(Problem description) The answer must consist of each line below that holds the word "soap", copied as it stands.

(The data)
Segment Open
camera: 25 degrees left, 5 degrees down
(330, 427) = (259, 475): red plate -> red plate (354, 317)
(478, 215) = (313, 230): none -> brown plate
Segment Closed
Segment Open
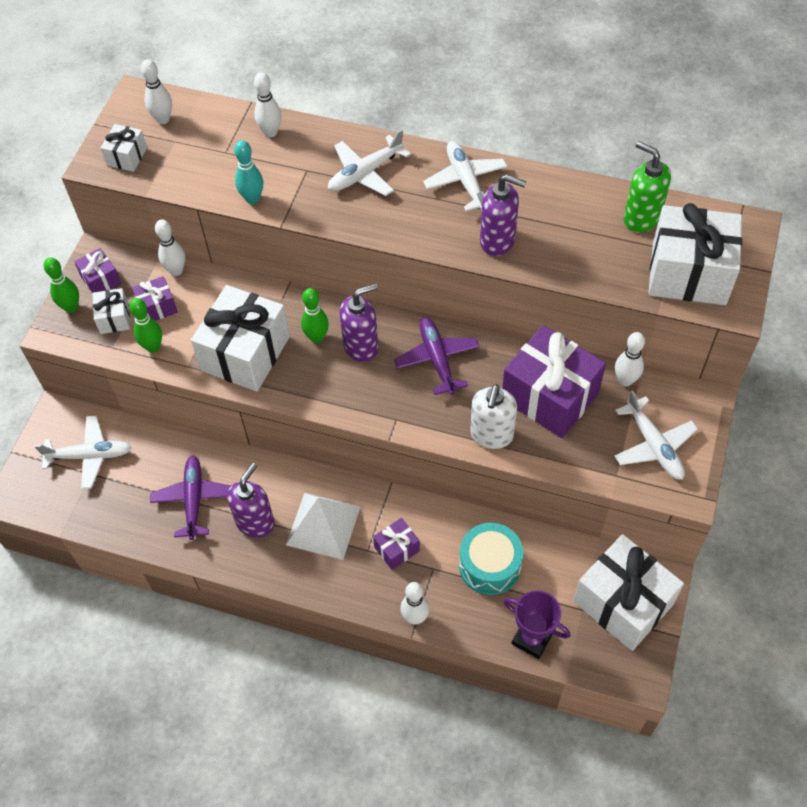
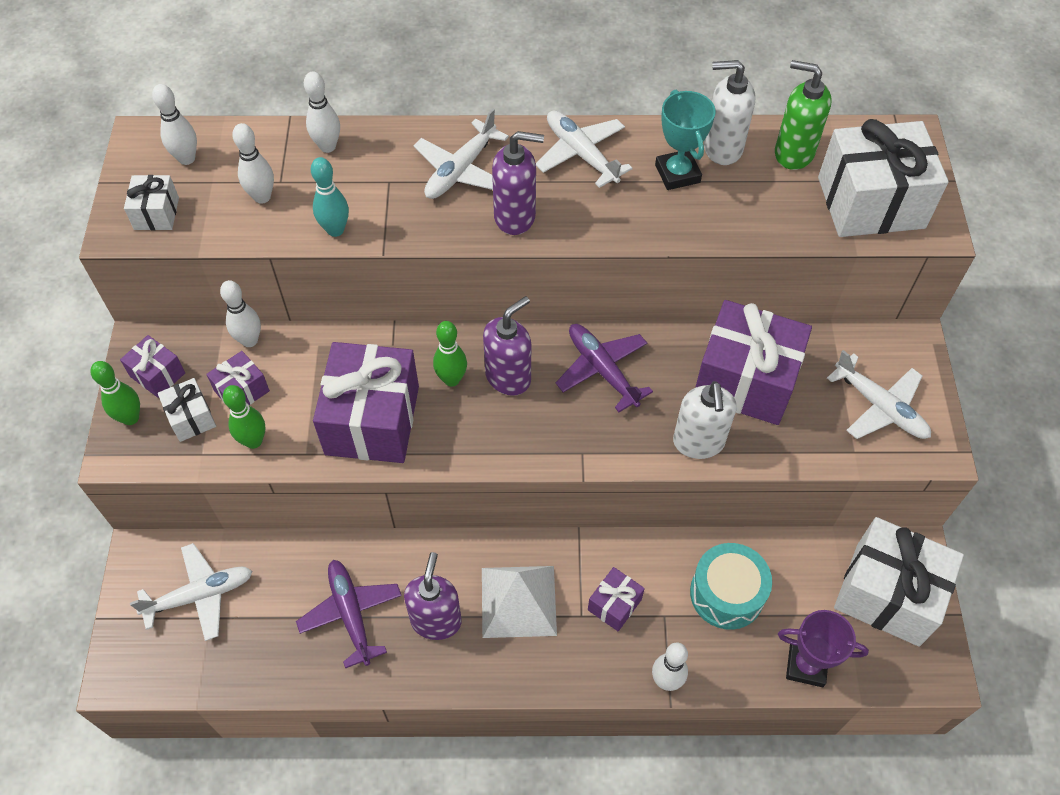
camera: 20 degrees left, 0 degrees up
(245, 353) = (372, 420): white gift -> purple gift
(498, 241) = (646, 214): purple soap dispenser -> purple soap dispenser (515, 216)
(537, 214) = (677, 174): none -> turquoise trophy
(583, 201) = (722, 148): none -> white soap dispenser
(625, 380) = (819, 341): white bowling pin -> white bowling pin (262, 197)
Segment Closed
(Written answer)
(498, 241) = (646, 214): purple soap dispenser -> purple soap dispenser (515, 216)
(583, 201) = (722, 148): none -> white soap dispenser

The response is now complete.